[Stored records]

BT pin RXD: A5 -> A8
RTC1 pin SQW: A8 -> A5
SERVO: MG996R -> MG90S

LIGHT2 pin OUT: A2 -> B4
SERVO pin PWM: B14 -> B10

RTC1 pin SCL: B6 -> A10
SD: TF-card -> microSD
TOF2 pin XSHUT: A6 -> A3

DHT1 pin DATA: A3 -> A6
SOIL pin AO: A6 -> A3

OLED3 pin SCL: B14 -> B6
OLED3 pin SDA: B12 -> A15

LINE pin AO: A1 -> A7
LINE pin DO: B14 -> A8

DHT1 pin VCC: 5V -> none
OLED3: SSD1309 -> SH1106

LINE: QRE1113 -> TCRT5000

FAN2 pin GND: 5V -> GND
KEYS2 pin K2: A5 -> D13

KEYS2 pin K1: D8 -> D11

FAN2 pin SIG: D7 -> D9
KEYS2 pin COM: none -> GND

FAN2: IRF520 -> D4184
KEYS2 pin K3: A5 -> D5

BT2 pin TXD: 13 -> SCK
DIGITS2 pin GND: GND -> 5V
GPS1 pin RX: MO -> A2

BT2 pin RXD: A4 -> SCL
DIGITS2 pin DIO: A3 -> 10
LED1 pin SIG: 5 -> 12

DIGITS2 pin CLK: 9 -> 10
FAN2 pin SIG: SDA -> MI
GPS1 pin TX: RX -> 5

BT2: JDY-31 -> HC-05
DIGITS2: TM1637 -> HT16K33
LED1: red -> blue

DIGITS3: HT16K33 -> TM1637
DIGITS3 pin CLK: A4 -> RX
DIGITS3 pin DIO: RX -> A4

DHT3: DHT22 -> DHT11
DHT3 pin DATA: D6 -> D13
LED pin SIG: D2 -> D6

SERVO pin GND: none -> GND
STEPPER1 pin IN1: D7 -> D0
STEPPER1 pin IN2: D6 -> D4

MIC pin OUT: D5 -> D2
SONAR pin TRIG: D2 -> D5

- _WORK REQUEST_
Find the line that contains "OLED3: SSD1309 -> SH1106". Restate it and all lines after it exactly, ending with the final line of the data.

- _ANSWER FOR THIS EXERCISE_
OLED3: SSD1309 -> SH1106

LINE: QRE1113 -> TCRT5000

FAN2 pin GND: 5V -> GND
KEYS2 pin K2: A5 -> D13

KEYS2 pin K1: D8 -> D11

FAN2 pin SIG: D7 -> D9
KEYS2 pin COM: none -> GND

FAN2: IRF520 -> D4184
KEYS2 pin K3: A5 -> D5

BT2 pin TXD: 13 -> SCK
DIGITS2 pin GND: GND -> 5V
GPS1 pin RX: MO -> A2

BT2 pin RXD: A4 -> SCL
DIGITS2 pin DIO: A3 -> 10
LED1 pin SIG: 5 -> 12

DIGITS2 pin CLK: 9 -> 10
FAN2 pin SIG: SDA -> MI
GPS1 pin TX: RX -> 5

BT2: JDY-31 -> HC-05
DIGITS2: TM1637 -> HT16K33
LED1: red -> blue

DIGITS3: HT16K33 -> TM1637
DIGITS3 pin CLK: A4 -> RX
DIGITS3 pin DIO: RX -> A4

DHT3: DHT22 -> DHT11
DHT3 pin DATA: D6 -> D13
LED pin SIG: D2 -> D6

SERVO pin GND: none -> GND
STEPPER1 pin IN1: D7 -> D0
STEPPER1 pin IN2: D6 -> D4

MIC pin OUT: D5 -> D2
SONAR pin TRIG: D2 -> D5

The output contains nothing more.